● WHAT YOU HAVE TO DO
Set down all of the data that follows, keeping every character.

━━━

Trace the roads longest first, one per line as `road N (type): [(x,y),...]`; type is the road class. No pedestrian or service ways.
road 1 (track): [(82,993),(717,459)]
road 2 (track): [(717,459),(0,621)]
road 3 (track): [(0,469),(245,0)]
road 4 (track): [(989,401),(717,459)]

━━━

● RESPONSE TO THE EXERCISE
Trace the roads longest first, one per line as `road N (type): [(x,y),...]`; type is the road class. No pedestrian or service ways.
road 1 (track): [(82,993),(717,459)]
road 2 (track): [(717,459),(0,621)]
road 3 (track): [(0,469),(245,0)]
road 4 (track): [(989,401),(717,459)]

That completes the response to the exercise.